** START Input records **
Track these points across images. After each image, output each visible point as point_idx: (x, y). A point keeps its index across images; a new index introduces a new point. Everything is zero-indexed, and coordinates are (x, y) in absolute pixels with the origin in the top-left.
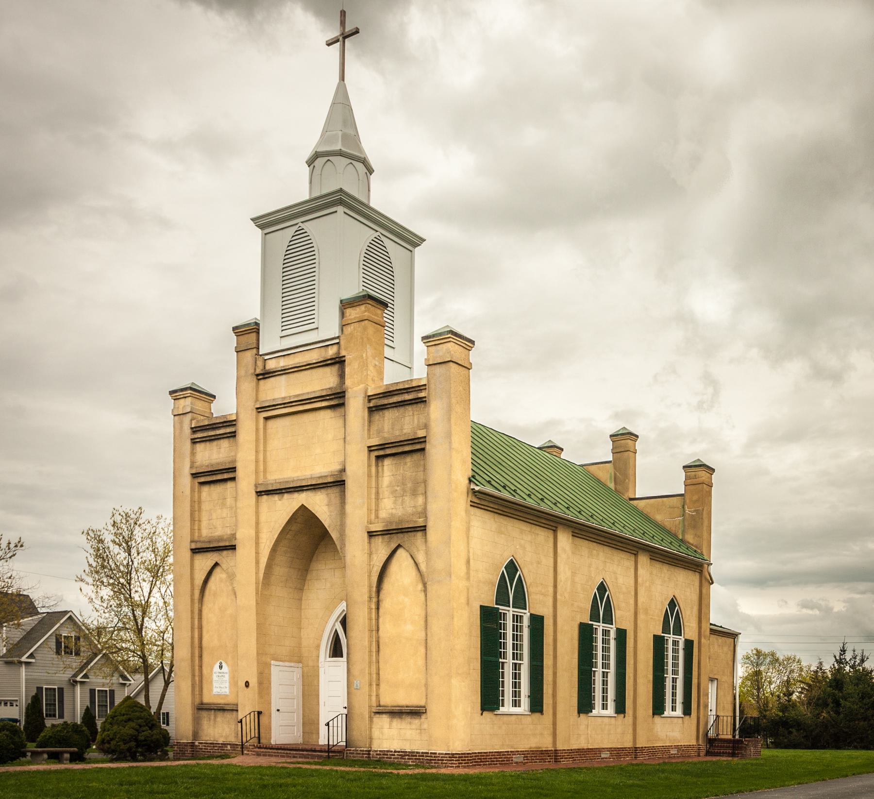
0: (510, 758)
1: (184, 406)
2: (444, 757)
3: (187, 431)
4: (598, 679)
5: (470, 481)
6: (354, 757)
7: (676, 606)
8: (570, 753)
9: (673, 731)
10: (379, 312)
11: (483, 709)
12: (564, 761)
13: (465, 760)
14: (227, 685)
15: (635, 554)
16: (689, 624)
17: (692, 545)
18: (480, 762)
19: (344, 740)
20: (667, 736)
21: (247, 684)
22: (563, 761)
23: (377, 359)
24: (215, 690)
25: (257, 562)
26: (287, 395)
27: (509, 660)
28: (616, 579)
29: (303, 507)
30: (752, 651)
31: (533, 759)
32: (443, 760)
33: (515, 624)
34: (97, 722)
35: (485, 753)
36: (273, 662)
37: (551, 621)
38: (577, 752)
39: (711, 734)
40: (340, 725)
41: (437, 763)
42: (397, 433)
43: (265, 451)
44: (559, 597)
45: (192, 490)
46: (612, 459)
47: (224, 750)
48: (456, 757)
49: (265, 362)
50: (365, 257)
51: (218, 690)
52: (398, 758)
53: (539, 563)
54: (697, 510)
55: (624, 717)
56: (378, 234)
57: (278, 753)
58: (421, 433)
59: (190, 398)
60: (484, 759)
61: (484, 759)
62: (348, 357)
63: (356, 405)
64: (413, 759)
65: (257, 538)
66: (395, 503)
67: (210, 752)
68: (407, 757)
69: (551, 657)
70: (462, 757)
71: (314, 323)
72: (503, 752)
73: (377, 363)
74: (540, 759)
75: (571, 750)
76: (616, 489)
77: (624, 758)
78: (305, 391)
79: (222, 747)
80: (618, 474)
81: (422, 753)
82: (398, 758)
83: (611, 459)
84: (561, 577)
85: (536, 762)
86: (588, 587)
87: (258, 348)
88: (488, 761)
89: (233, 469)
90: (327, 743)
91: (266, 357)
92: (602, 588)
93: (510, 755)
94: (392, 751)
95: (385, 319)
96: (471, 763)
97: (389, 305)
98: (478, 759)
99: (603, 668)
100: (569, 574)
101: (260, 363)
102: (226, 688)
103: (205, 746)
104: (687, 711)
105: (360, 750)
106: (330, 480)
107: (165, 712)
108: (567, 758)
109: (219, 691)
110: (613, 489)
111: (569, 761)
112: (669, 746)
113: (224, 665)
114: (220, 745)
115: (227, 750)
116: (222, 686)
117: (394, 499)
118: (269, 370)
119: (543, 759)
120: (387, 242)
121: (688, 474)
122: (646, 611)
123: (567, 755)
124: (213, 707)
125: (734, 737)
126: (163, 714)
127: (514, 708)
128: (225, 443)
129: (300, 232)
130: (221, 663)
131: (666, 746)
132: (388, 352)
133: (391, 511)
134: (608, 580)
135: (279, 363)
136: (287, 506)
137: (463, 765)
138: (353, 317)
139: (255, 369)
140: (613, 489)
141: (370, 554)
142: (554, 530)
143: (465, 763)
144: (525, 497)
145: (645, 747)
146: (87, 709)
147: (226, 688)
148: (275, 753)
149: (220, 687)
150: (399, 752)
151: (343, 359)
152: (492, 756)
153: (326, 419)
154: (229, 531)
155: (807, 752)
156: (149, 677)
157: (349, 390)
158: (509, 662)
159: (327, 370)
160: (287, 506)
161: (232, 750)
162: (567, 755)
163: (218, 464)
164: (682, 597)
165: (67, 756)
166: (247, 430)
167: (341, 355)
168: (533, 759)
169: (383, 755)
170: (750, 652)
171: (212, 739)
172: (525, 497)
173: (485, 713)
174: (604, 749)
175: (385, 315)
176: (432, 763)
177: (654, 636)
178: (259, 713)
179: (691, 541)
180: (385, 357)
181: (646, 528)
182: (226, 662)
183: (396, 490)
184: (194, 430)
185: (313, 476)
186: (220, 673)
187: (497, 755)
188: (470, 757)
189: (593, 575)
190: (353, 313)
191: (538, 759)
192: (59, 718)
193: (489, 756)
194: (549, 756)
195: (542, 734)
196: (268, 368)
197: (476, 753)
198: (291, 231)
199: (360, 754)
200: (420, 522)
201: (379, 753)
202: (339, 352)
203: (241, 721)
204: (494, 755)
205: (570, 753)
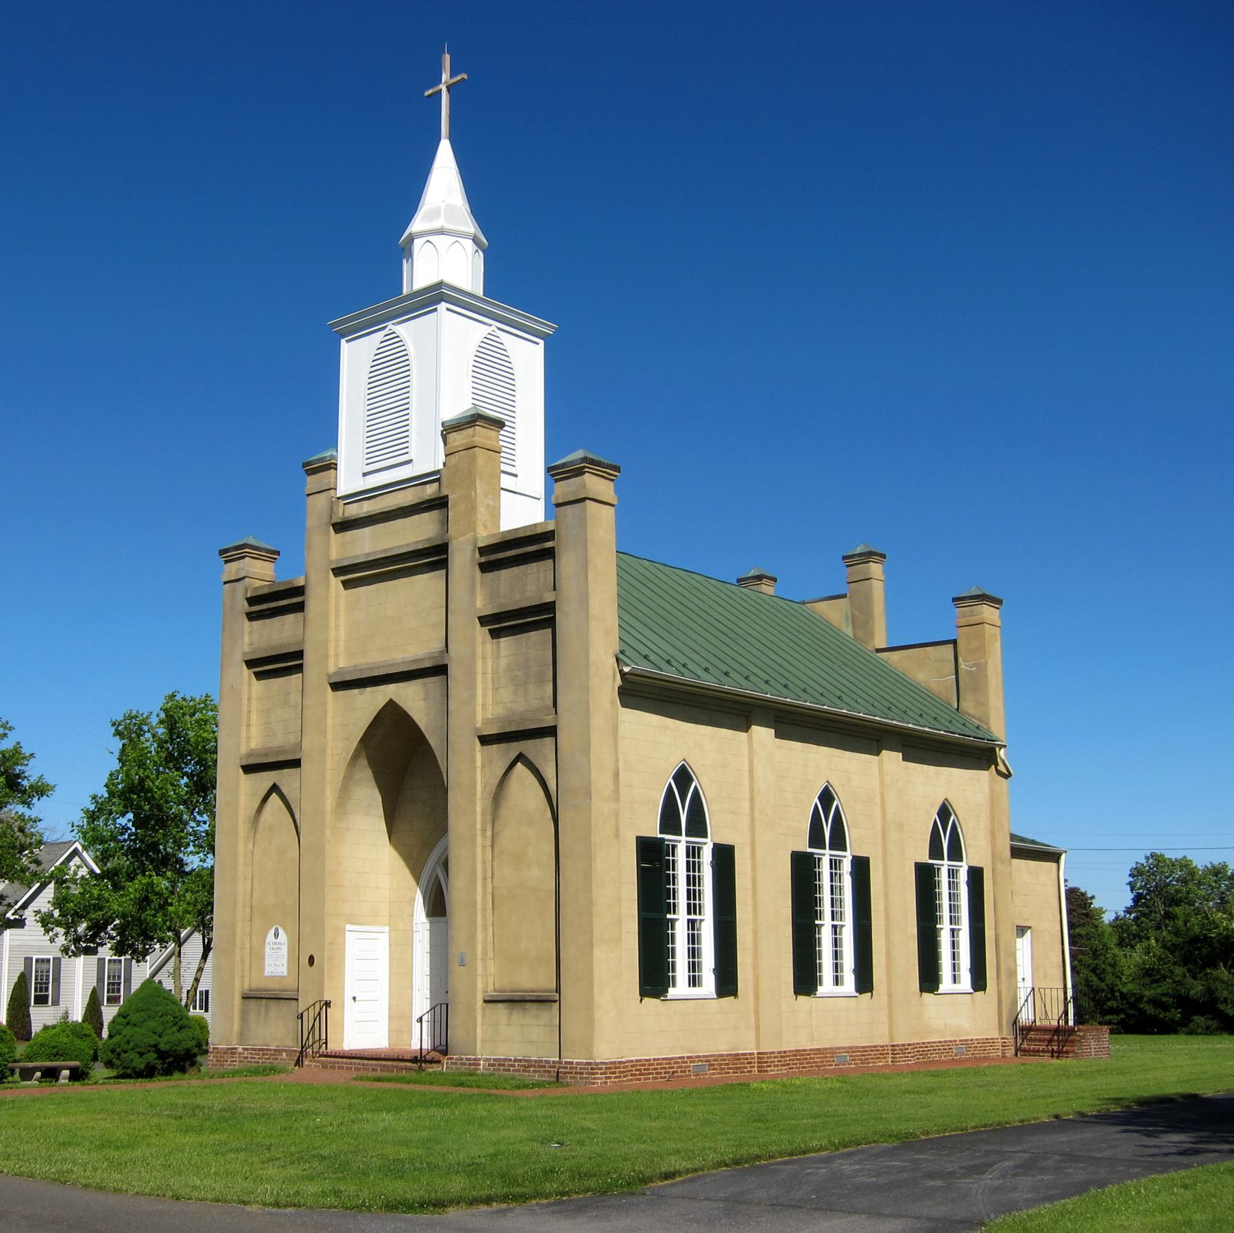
** END Input records **
◆ **Task prompt**:
Reproduce all of the records above line for line, without changing any text, and leave the pictures out of your copy.

◆ **Answer for this exercise**:
Track these points across images. After each image, output each visible point as point_idx: (x, y). A point keeps its index across images; a new index introduces a new point. Everything is zero-indexed, and coordinates are (x, y) in absolute pixels with the origin in the top-left.
0: (510, 758)
1: (184, 406)
2: (444, 757)
3: (187, 431)
4: (598, 679)
5: (470, 481)
6: (354, 757)
7: (676, 606)
8: (570, 753)
9: (673, 731)
10: (379, 312)
11: (483, 709)
12: (564, 761)
13: (465, 760)
14: (227, 685)
15: (635, 554)
16: (689, 624)
17: (692, 545)
18: (480, 762)
19: (344, 740)
20: (667, 736)
21: (247, 684)
22: (563, 761)
23: (377, 359)
24: (215, 690)
25: (257, 562)
26: (287, 395)
27: (509, 660)
28: (616, 579)
29: (303, 507)
30: (752, 651)
31: (533, 759)
32: (443, 760)
33: (515, 624)
34: (97, 722)
35: (485, 753)
36: (273, 662)
37: (551, 621)
38: (577, 752)
39: (711, 734)
40: (340, 725)
41: (437, 763)
42: (397, 433)
43: (265, 451)
44: (559, 597)
45: (192, 490)
46: (612, 459)
47: (224, 750)
48: (456, 757)
49: (265, 362)
50: (365, 257)
51: (218, 690)
52: (398, 758)
53: (539, 563)
54: (697, 510)
55: (624, 717)
56: (378, 234)
57: (278, 753)
58: (421, 433)
59: (190, 398)
60: (484, 759)
61: (484, 759)
62: (348, 357)
63: (356, 405)
64: (413, 759)
65: (257, 538)
66: (395, 503)
67: (210, 752)
68: (407, 757)
69: (551, 657)
70: (462, 757)
71: (314, 323)
72: (503, 752)
73: (377, 363)
74: (540, 759)
75: (571, 750)
76: (616, 489)
77: (624, 758)
78: (305, 391)
79: (222, 747)
80: (618, 474)
81: (422, 753)
82: (398, 758)
83: (611, 459)
84: (561, 577)
85: (536, 762)
86: (588, 587)
87: (258, 348)
88: (488, 761)
89: (233, 469)
90: (327, 743)
91: (266, 357)
92: (602, 588)
93: (510, 755)
94: (392, 751)
95: (385, 319)
96: (471, 763)
97: (389, 305)
98: (478, 759)
99: (603, 668)
100: (569, 574)
101: (260, 363)
102: (226, 688)
103: (205, 746)
104: (687, 711)
105: (360, 750)
106: (330, 480)
107: (165, 712)
108: (567, 758)
109: (219, 691)
110: (613, 489)
111: (569, 761)
112: (669, 746)
113: (224, 665)
114: (220, 745)
115: (227, 750)
116: (222, 686)
117: (394, 499)
118: (269, 370)
119: (543, 759)
120: (387, 242)
121: (688, 474)
122: (646, 611)
123: (567, 755)
124: (213, 707)
125: (734, 737)
126: (163, 714)
127: (514, 708)
128: (225, 443)
129: (300, 232)
130: (221, 663)
131: (666, 746)
132: (388, 352)
133: (391, 511)
134: (608, 580)
135: (279, 363)
136: (287, 506)
137: (463, 765)
138: (353, 317)
139: (255, 369)
140: (613, 489)
141: (370, 554)
142: (554, 530)
143: (465, 763)
144: (525, 497)
145: (645, 747)
146: (87, 709)
147: (226, 688)
148: (275, 753)
149: (220, 687)
150: (399, 752)
151: (343, 359)
152: (492, 756)
153: (326, 419)
154: (229, 531)
155: (807, 752)
156: (149, 677)
157: (349, 390)
158: (509, 662)
159: (327, 370)
160: (287, 506)
161: (232, 750)
162: (567, 755)
163: (218, 464)
164: (682, 597)
165: (67, 756)
166: (247, 430)
167: (341, 355)
168: (533, 759)
169: (383, 755)
170: (750, 652)
171: (212, 739)
172: (525, 497)
173: (485, 713)
174: (604, 749)
175: (385, 315)
176: (432, 763)
177: (654, 636)
178: (259, 713)
179: (691, 541)
180: (385, 357)
181: (646, 528)
182: (226, 662)
183: (396, 490)
184: (194, 430)
185: (313, 476)
186: (220, 673)
187: (497, 755)
188: (470, 757)
189: (593, 575)
190: (353, 313)
191: (538, 759)
192: (59, 718)
193: (489, 756)
194: (549, 756)
195: (542, 734)
196: (268, 368)
197: (476, 753)
198: (291, 231)
199: (360, 754)
200: (420, 522)
201: (379, 753)
202: (339, 352)
203: (241, 721)
204: (494, 755)
205: (570, 753)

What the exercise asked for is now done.